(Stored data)
BEGIN
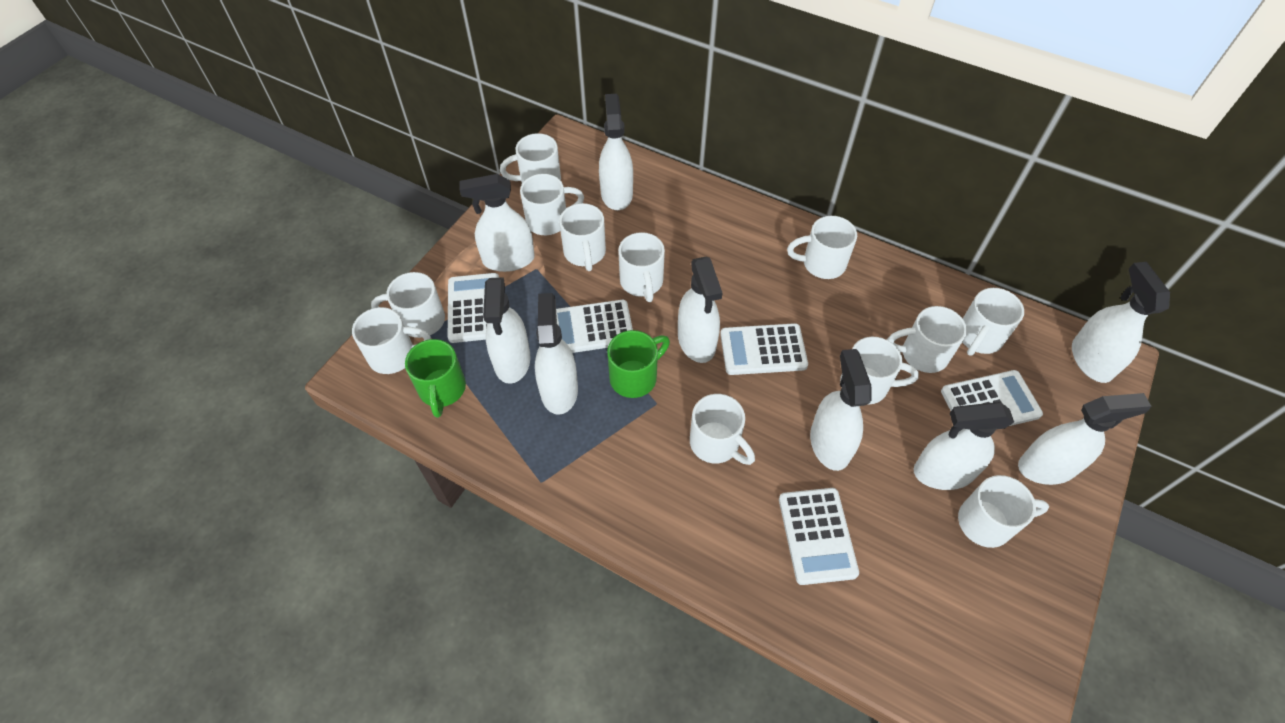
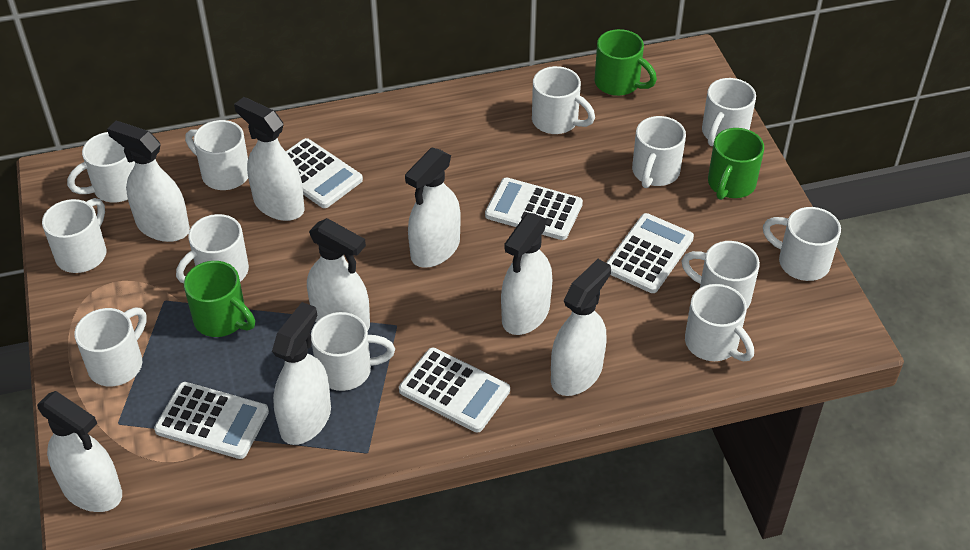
green mug: [405,339,466,418] [607,330,670,398] = 2 -> [184,261,255,337] [594,29,657,96] [708,128,764,200] = 3
white spray bottle: [459,174,535,272] [483,277,530,384] [535,293,578,415] [599,94,633,210] [678,257,723,363] [810,349,872,471] [914,402,1014,490] [1018,393,1151,485] [1072,262,1170,383] = 9 -> [37,391,122,512] [107,121,190,242] [234,97,304,221] [272,302,331,445] [307,218,370,331] [405,148,461,268] [501,213,552,335] [551,259,611,396] = 8

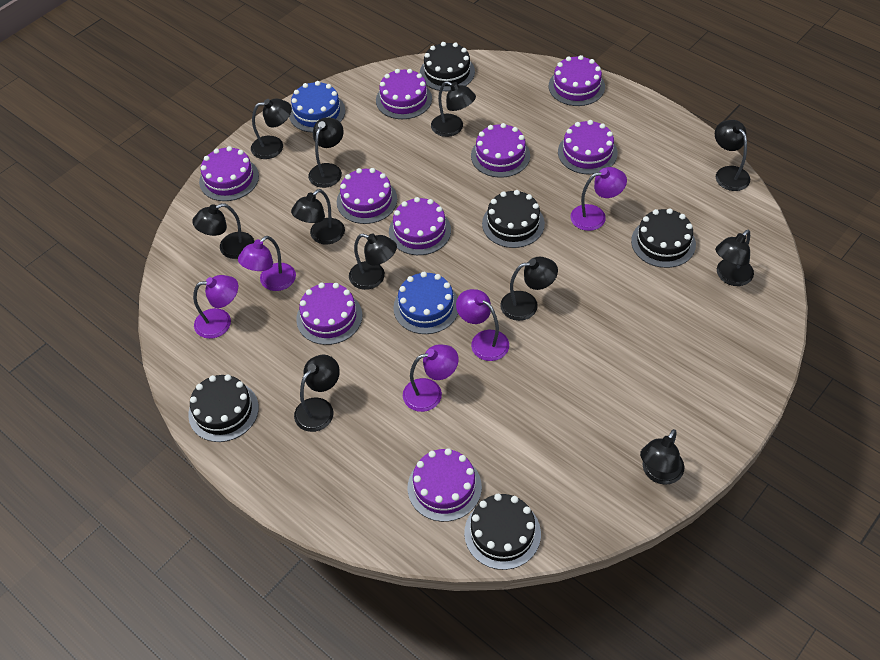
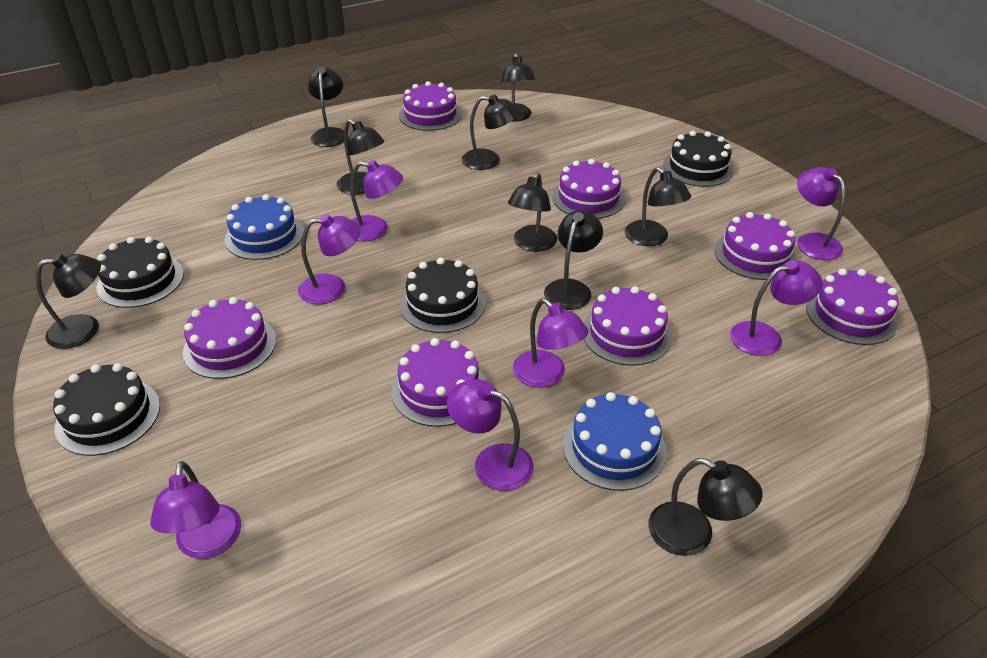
black cake: [188,374,259,442] [420,42,475,91] [464,494,541,570] [482,190,545,248] [631,208,696,268] = 5 -> [53,363,160,456] [96,237,184,308] [400,258,486,333] [663,131,734,187] = 4
black lamp: [192,203,254,259] [251,98,292,159] [291,189,345,244] [294,355,340,432] [308,117,344,188] [349,233,397,290] [431,81,476,137] [500,257,558,321] [640,429,685,485] [715,120,750,191] [715,230,754,286] = 11 -> [35,254,101,349] [308,67,344,147] [337,119,385,195] [462,94,519,170] [501,53,536,121] [508,172,557,252] [544,210,603,310] [625,167,691,246] [648,458,763,556] = 9
purple cake: [199,146,259,201] [296,283,362,345] [337,168,397,224] [376,69,432,119] [389,197,451,255] [408,448,482,522] [471,123,530,178] [549,55,605,106] [558,120,618,174] = 9 -> [183,297,276,379] [391,338,486,427] [399,81,462,131] [552,159,625,219] [584,286,672,366] [715,212,797,280] [806,269,899,345] = 7
purple lamp: [193,275,238,339] [238,236,296,291] [403,345,459,412] [456,289,509,361] [570,167,627,231] = 5 -> [150,461,242,559] [298,214,361,305] [350,160,403,241] [447,379,534,491] [513,299,588,388] [730,260,822,356] [797,167,845,260] = 7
END
(Task details) Output each record above exactly as it stands, excluding all pictures.

(Answer below)
green mug: [405,339,466,418] [607,330,670,398] = 2 -> [184,261,255,337] [594,29,657,96] [708,128,764,200] = 3
white spray bottle: [459,174,535,272] [483,277,530,384] [535,293,578,415] [599,94,633,210] [678,257,723,363] [810,349,872,471] [914,402,1014,490] [1018,393,1151,485] [1072,262,1170,383] = 9 -> [37,391,122,512] [107,121,190,242] [234,97,304,221] [272,302,331,445] [307,218,370,331] [405,148,461,268] [501,213,552,335] [551,259,611,396] = 8

black cake: [188,374,259,442] [420,42,475,91] [464,494,541,570] [482,190,545,248] [631,208,696,268] = 5 -> [53,363,160,456] [96,237,184,308] [400,258,486,333] [663,131,734,187] = 4
black lamp: [192,203,254,259] [251,98,292,159] [291,189,345,244] [294,355,340,432] [308,117,344,188] [349,233,397,290] [431,81,476,137] [500,257,558,321] [640,429,685,485] [715,120,750,191] [715,230,754,286] = 11 -> [35,254,101,349] [308,67,344,147] [337,119,385,195] [462,94,519,170] [501,53,536,121] [508,172,557,252] [544,210,603,310] [625,167,691,246] [648,458,763,556] = 9
purple cake: [199,146,259,201] [296,283,362,345] [337,168,397,224] [376,69,432,119] [389,197,451,255] [408,448,482,522] [471,123,530,178] [549,55,605,106] [558,120,618,174] = 9 -> [183,297,276,379] [391,338,486,427] [399,81,462,131] [552,159,625,219] [584,286,672,366] [715,212,797,280] [806,269,899,345] = 7
purple lamp: [193,275,238,339] [238,236,296,291] [403,345,459,412] [456,289,509,361] [570,167,627,231] = 5 -> [150,461,242,559] [298,214,361,305] [350,160,403,241] [447,379,534,491] [513,299,588,388] [730,260,822,356] [797,167,845,260] = 7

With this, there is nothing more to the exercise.